Search the entries for the word "none" and pull out each line that has it.

****

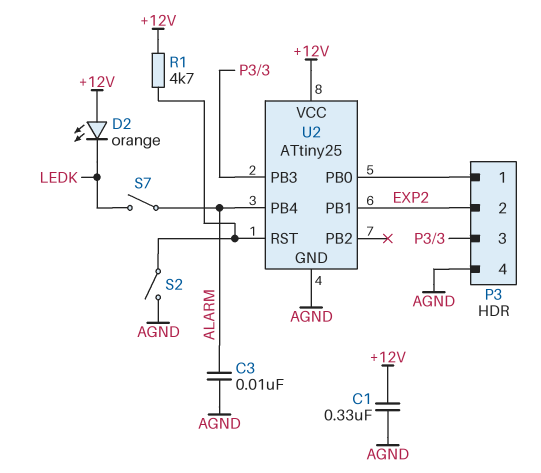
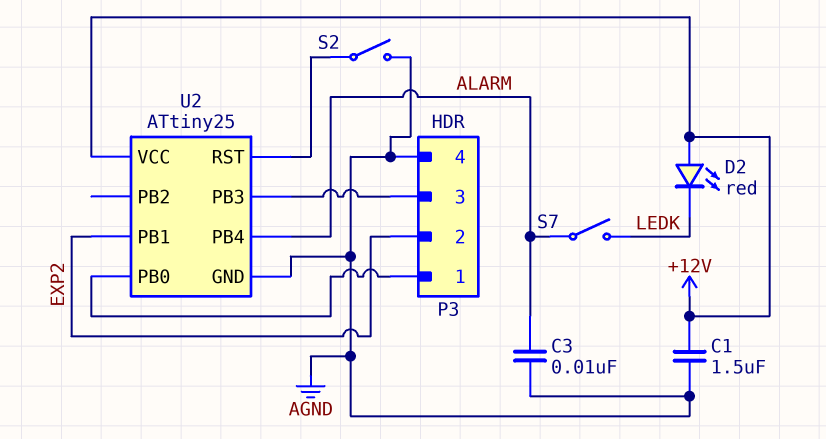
C1: 330nF (+12V, AGND) -> 1.5uF (+12V, AGND)
D2: LED orange (A +12V, K LEDK) -> LED red (A +12V, K LEDK)
R1: 4.7k (+12V, U2/RST) -> none

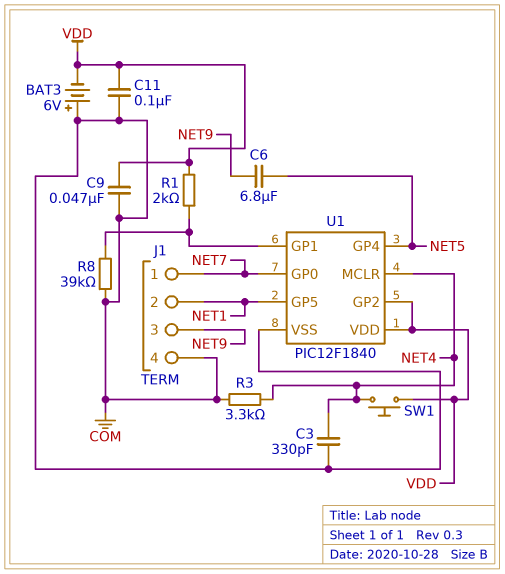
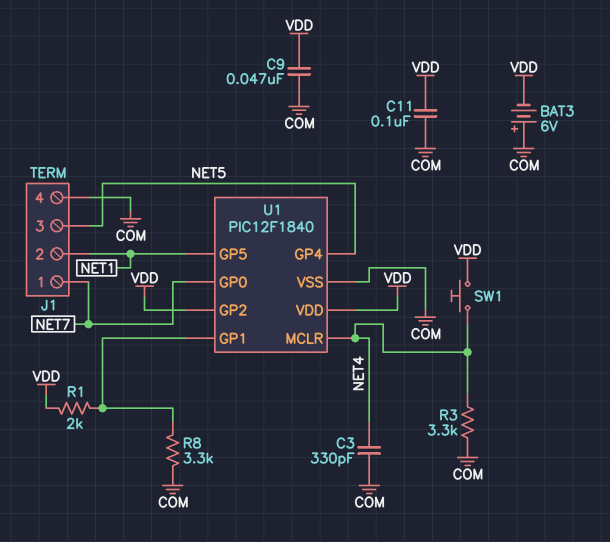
C6: 6.8uF (NET5, NET9) -> none
J1 pin 3: NET9 -> NET5
R8: 39k (COM, U1/GP1) -> 3.3k (COM, U1/GP1)

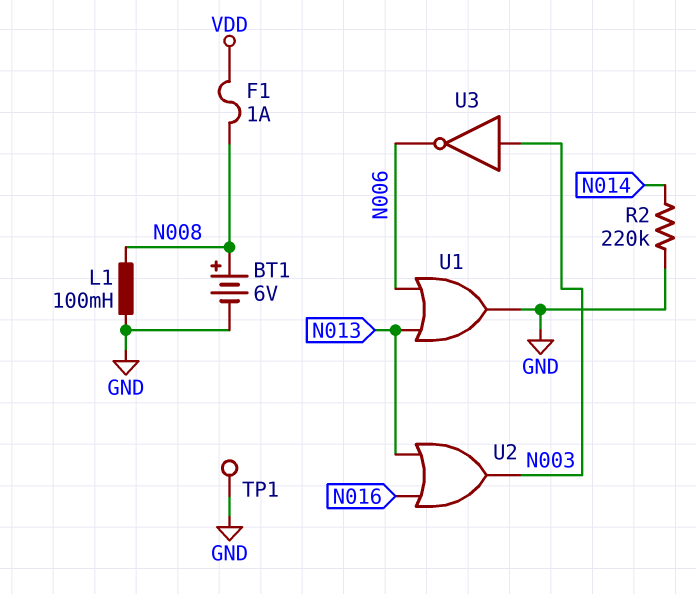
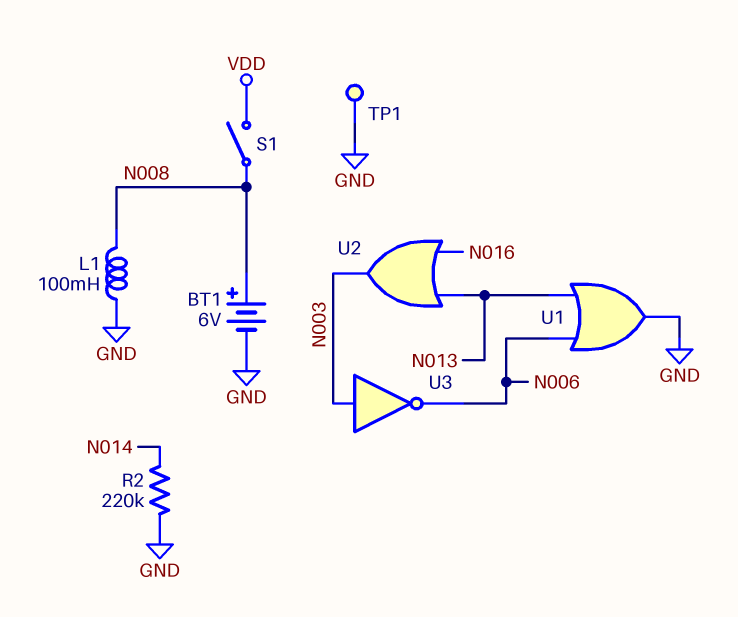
F1: 1A (N008, VDD) -> none
S1: none -> switch (N008, VDD)

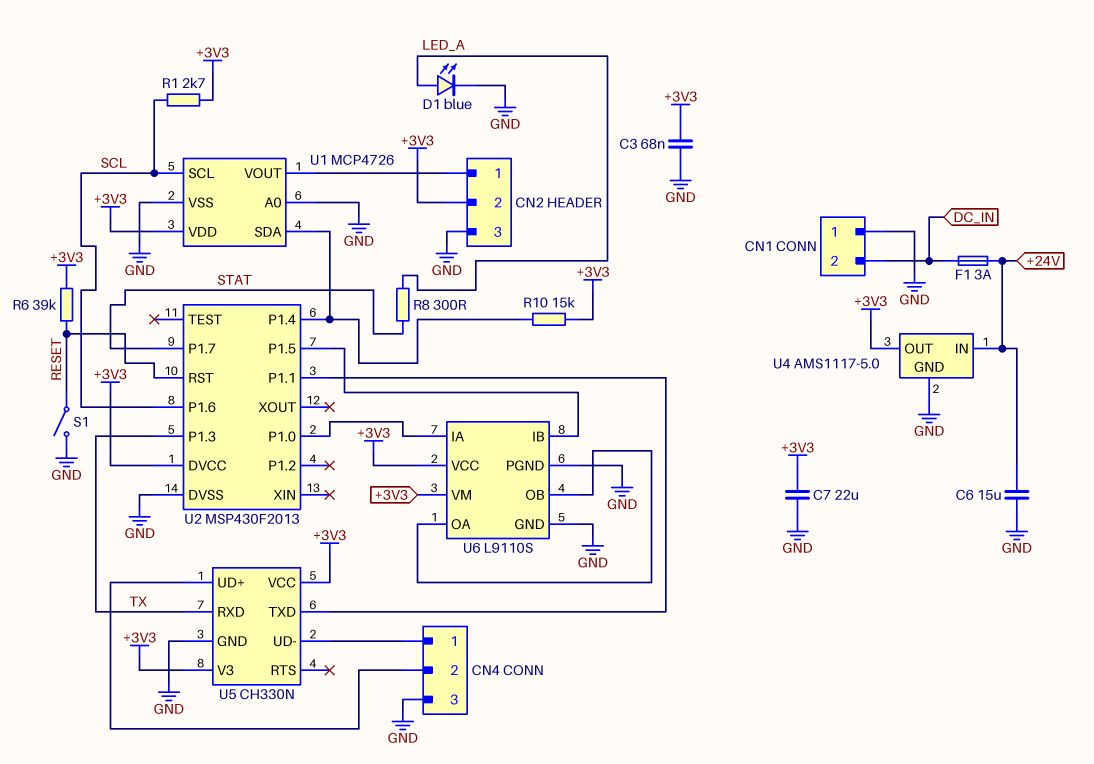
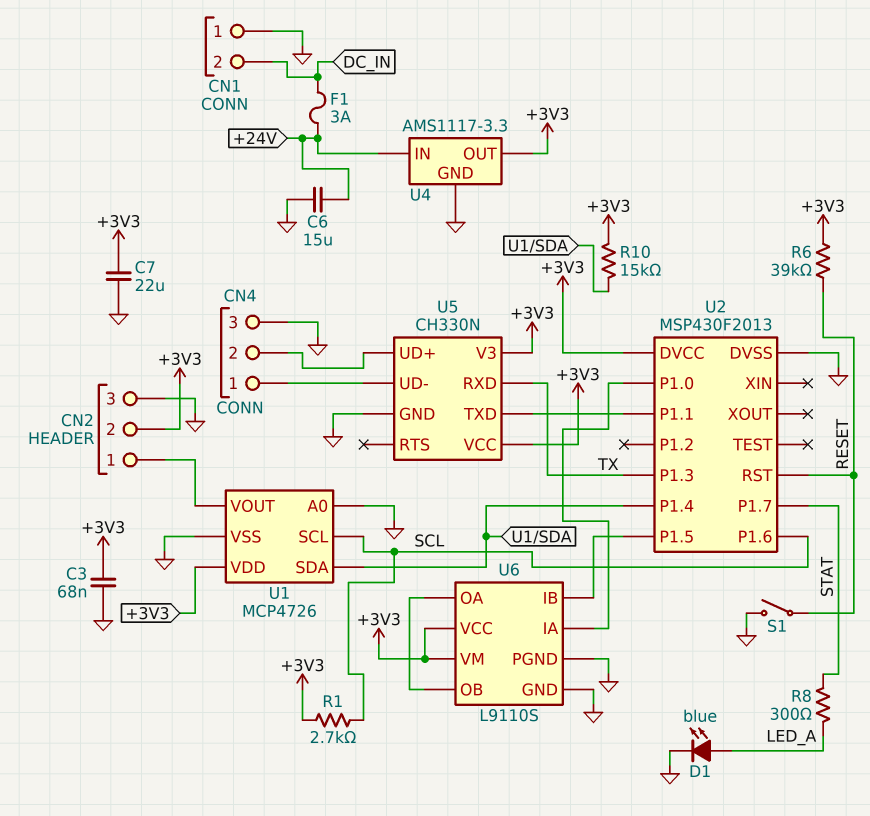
U4: AMS1117-5.0 -> AMS1117-3.3

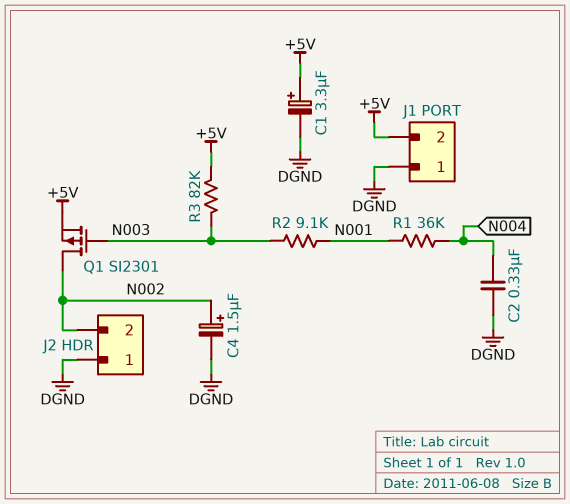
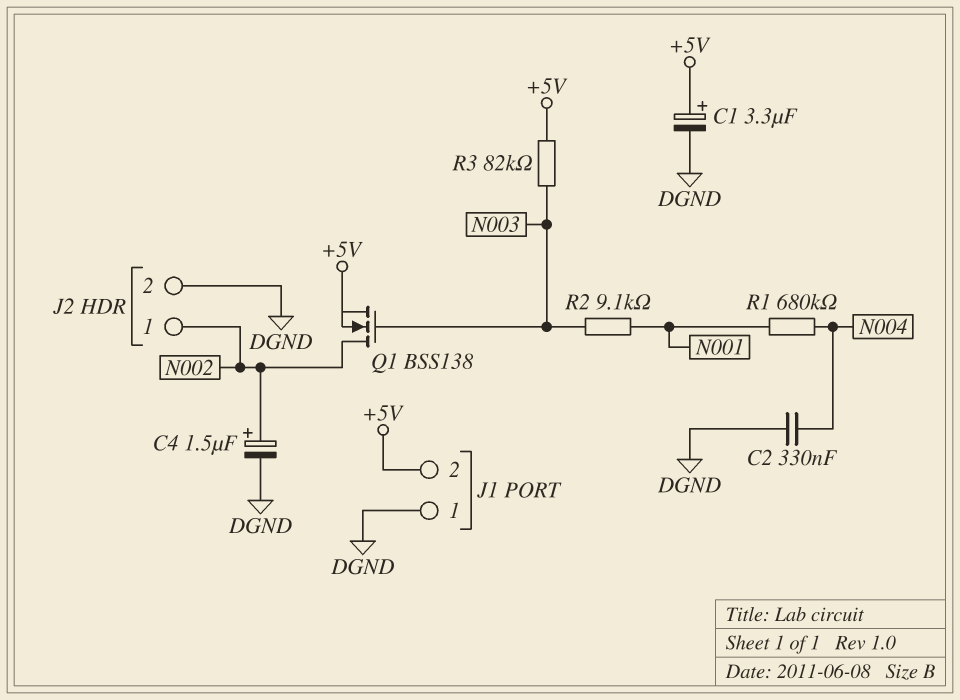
J2 pin 1: DGND -> N002
J2 pin 2: N002 -> DGND
Q1: PMOS SI2301 (G N003, D N002, S +5V) -> NMOS BSS138 (G N003, D N002, S +5V)
R1: 36k (N001, N004) -> 680k (N001, N004)

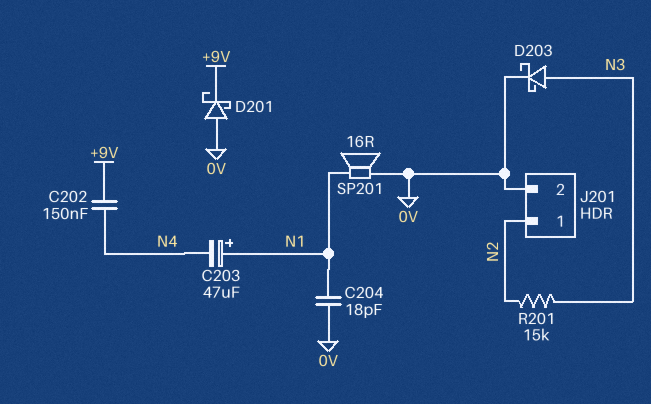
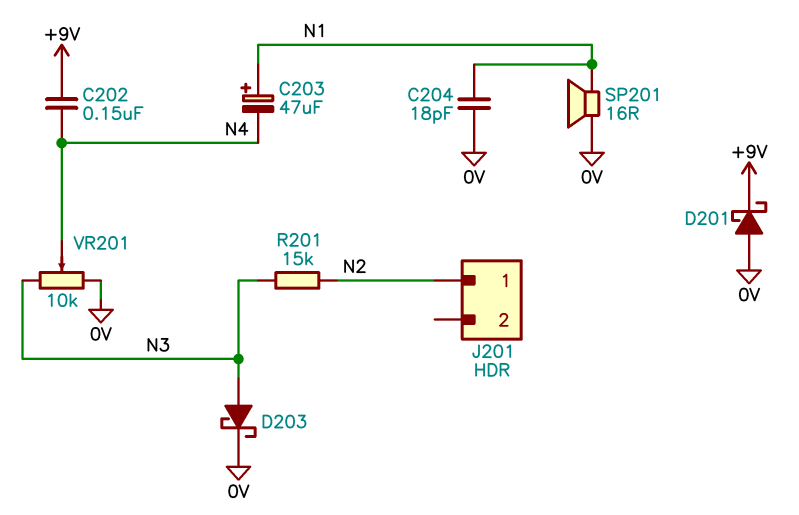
J201 pin 2: 0V -> none
VR201: none -> 10k (0V, N3, wiper N4)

****

▶ **Your response**:
R1: 4.7k (+12V, U2/RST) -> none
C6: 6.8uF (NET5, NET9) -> none
F1: 1A (N008, VDD) -> none
S1: none -> switch (N008, VDD)
J201 pin 2: 0V -> none
VR201: none -> 10k (0V, N3, wiper N4)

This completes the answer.